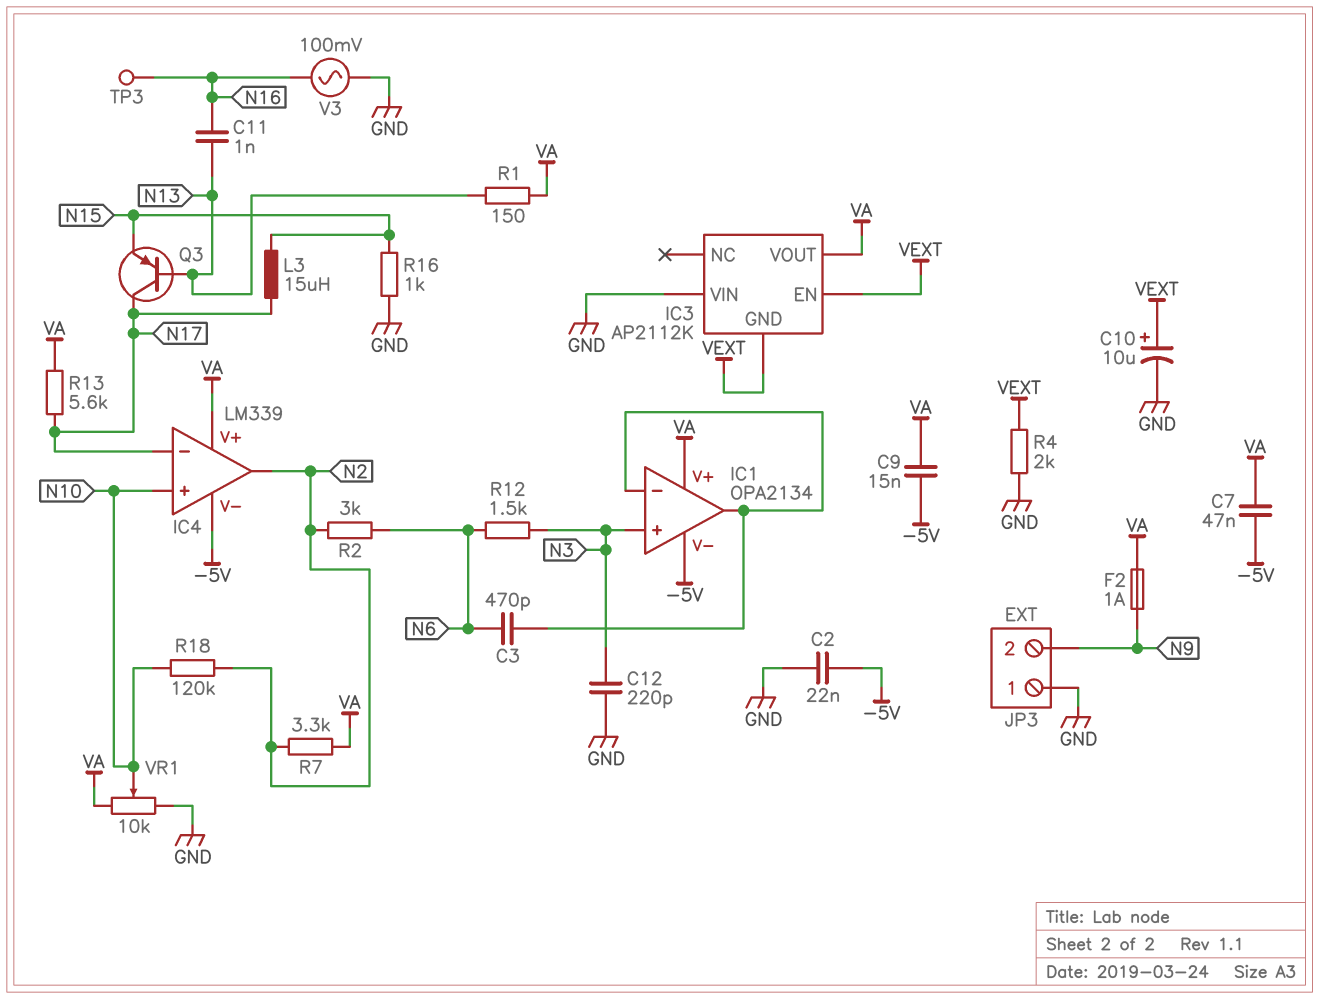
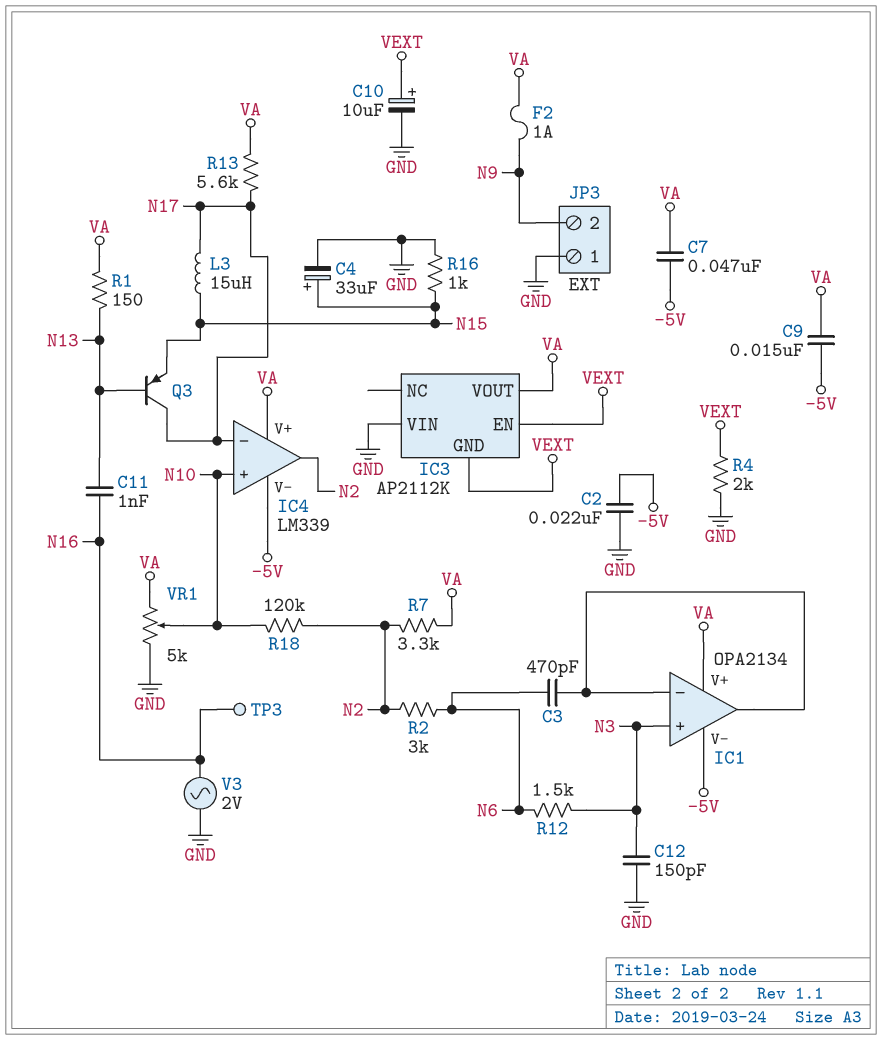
C4: none -> 33uF (plus N15, minus GND)
C12: 220pF (GND, N3) -> 150pF (GND, N3)
V3: AC 100mV (GND, N16) -> AC 2V (GND, N16)
VR1: 10k (GND, VA, wiper N10) -> 5k (GND, VA, wiper N10)

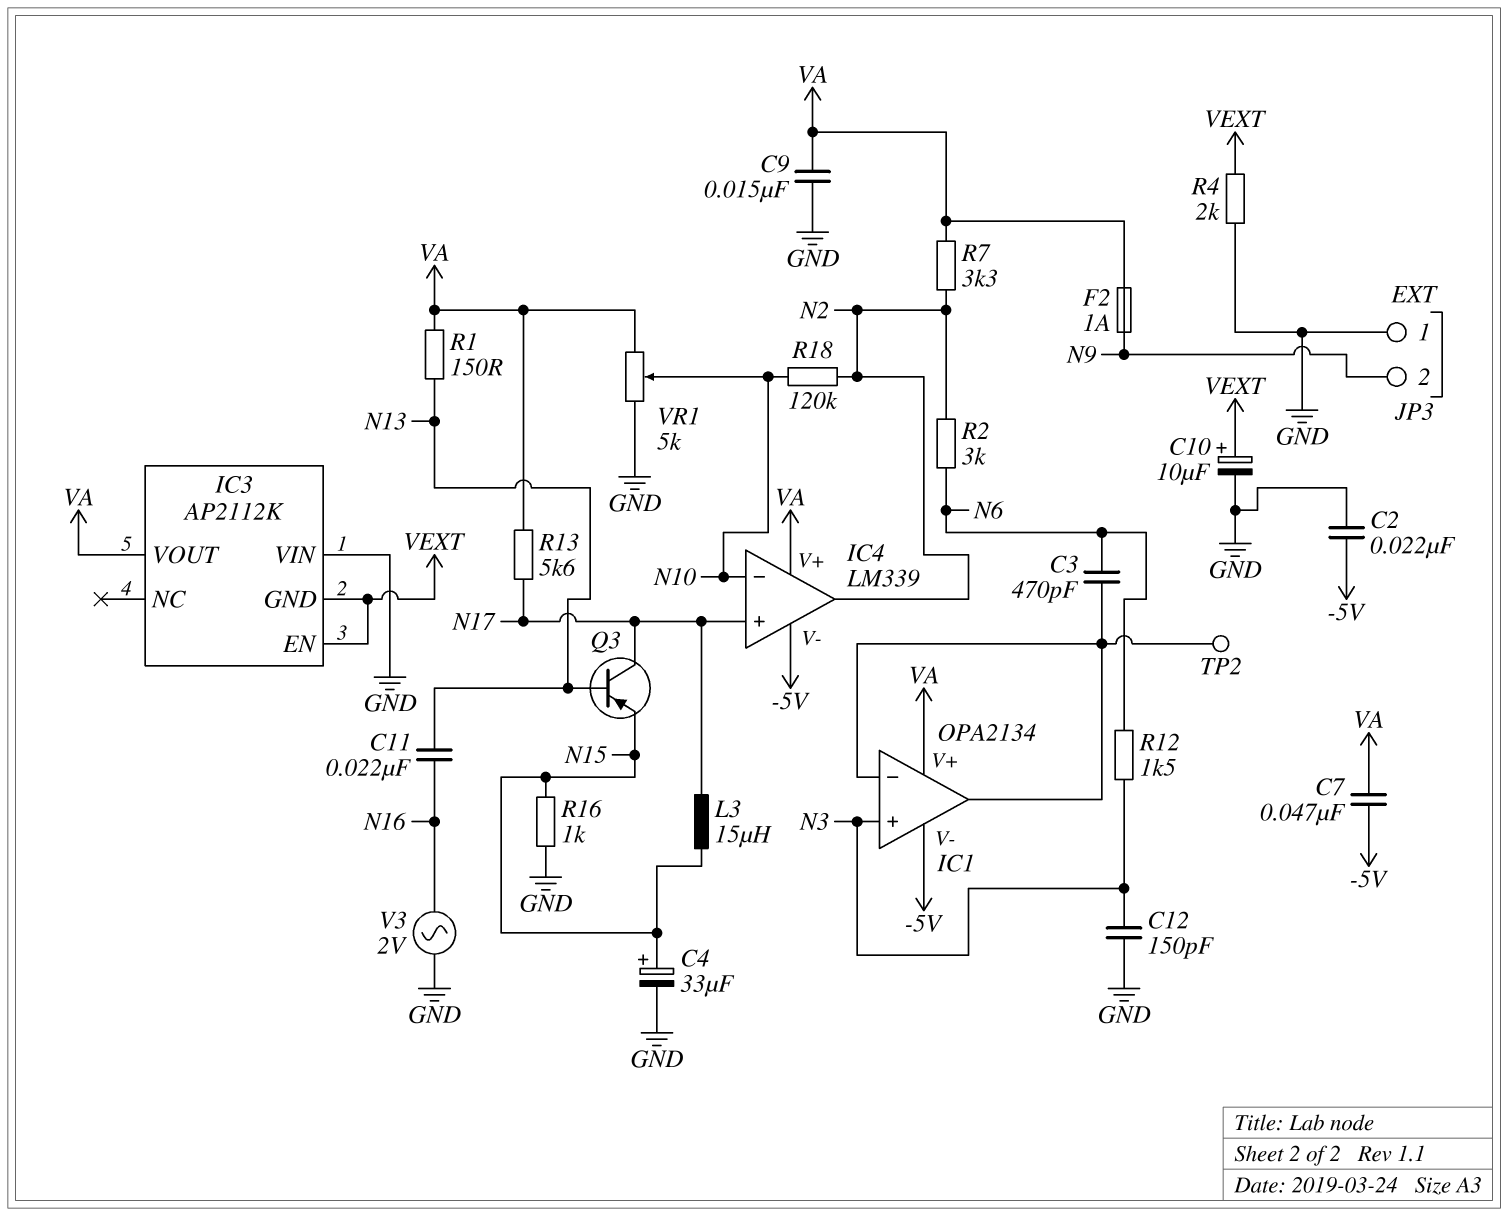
C9: 15nF (-5V, VA) -> 15nF (GND, VA)
C11: 1nF (N13, N16) -> 22nF (N13, N16)
IC4 pin in+: N10 -> N17
IC4 pin in-: N17 -> N10
TP2: none -> test point (IC1/in-)
TP3: test point (N16) -> none

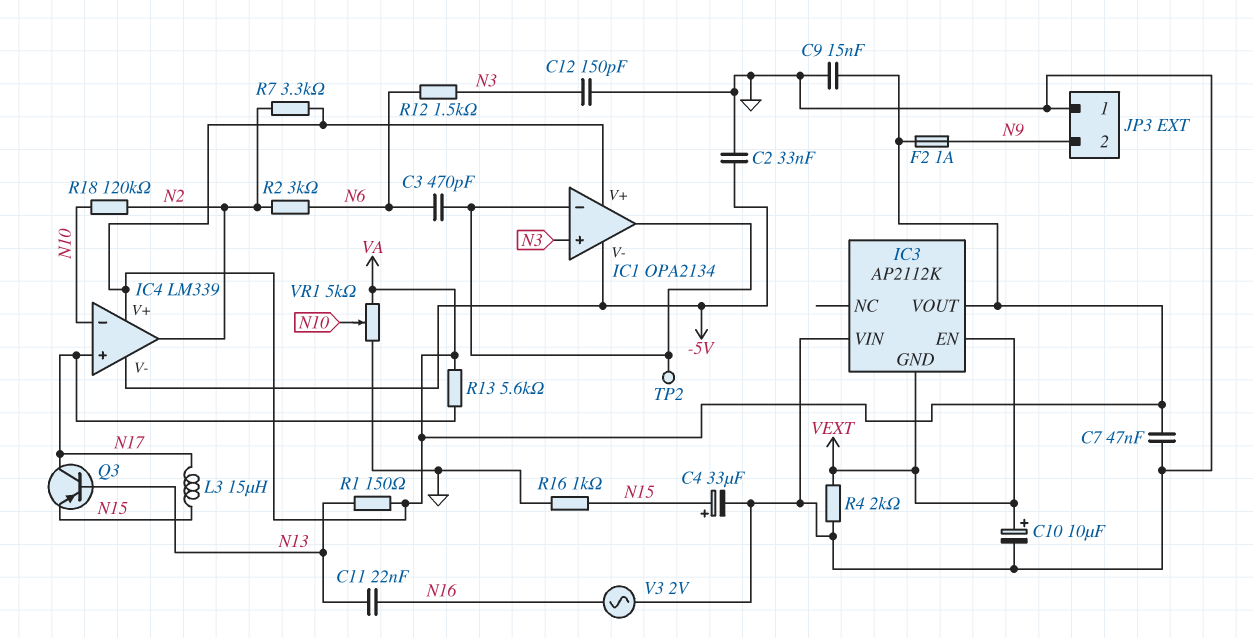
C2: 22nF (-5V, GND) -> 33nF (-5V, GND)
C7: 47nF (-5V, VA) -> 47nF (GND, VA)

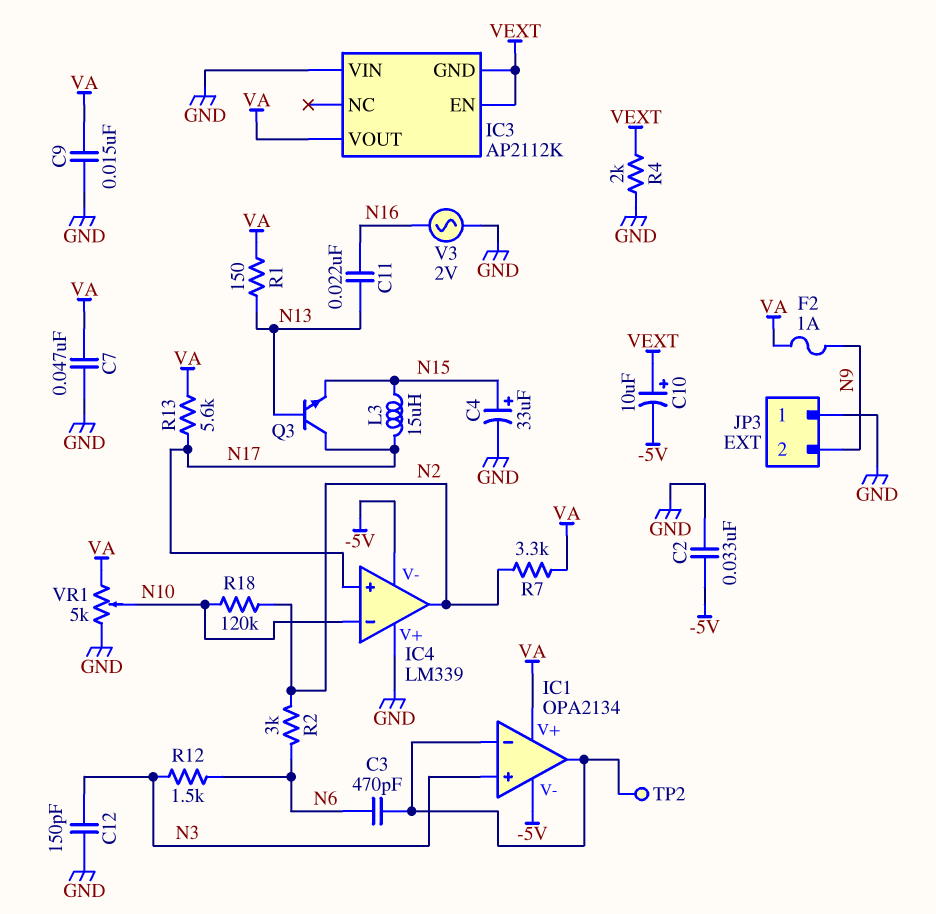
C10: 10uF (plus VEXT, minus GND) -> 10uF (plus VEXT, minus -5V)
IC4 pin V+: VA -> GND
Q3: PNP (B N13, C N17, E N15) -> NPN (B N13, C N17, E N15)
R16: 1k (GND, N15) -> none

ASSIGNED TASK →
Leave the images out and output the remaining material exactly as it stands.

TASK ANSWER →
C4: none -> 33uF (plus N15, minus GND)
C12: 220pF (GND, N3) -> 150pF (GND, N3)
V3: AC 100mV (GND, N16) -> AC 2V (GND, N16)
VR1: 10k (GND, VA, wiper N10) -> 5k (GND, VA, wiper N10)

C9: 15nF (-5V, VA) -> 15nF (GND, VA)
C11: 1nF (N13, N16) -> 22nF (N13, N16)
IC4 pin in+: N10 -> N17
IC4 pin in-: N17 -> N10
TP2: none -> test point (IC1/in-)
TP3: test point (N16) -> none

C2: 22nF (-5V, GND) -> 33nF (-5V, GND)
C7: 47nF (-5V, VA) -> 47nF (GND, VA)

C10: 10uF (plus VEXT, minus GND) -> 10uF (plus VEXT, minus -5V)
IC4 pin V+: VA -> GND
Q3: PNP (B N13, C N17, E N15) -> NPN (B N13, C N17, E N15)
R16: 1k (GND, N15) -> none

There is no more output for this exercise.